EXERCISE DATA

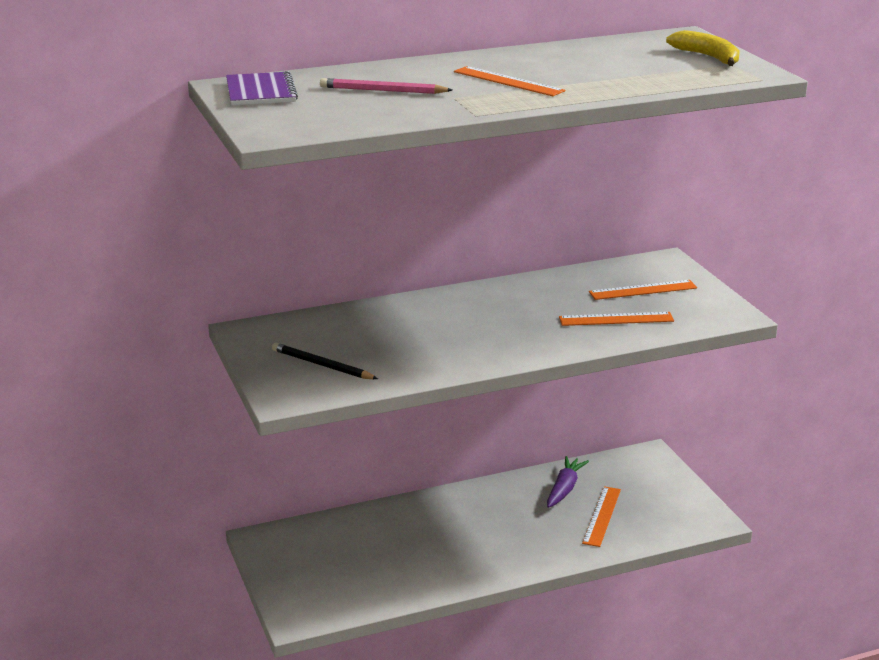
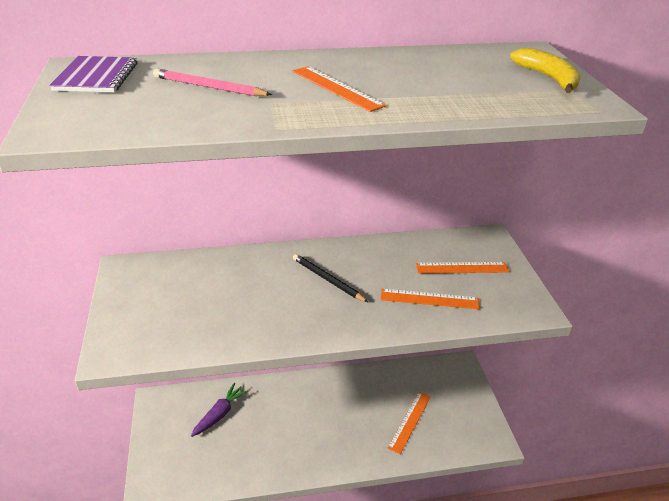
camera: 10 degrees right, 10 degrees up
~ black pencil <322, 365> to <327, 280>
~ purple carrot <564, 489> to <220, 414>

EXERCISE AIM
Would you return the material exactly, images excluded?

RESULT OF THIS TASK
camera: 10 degrees right, 10 degrees up
~ black pencil <322, 365> to <327, 280>
~ purple carrot <564, 489> to <220, 414>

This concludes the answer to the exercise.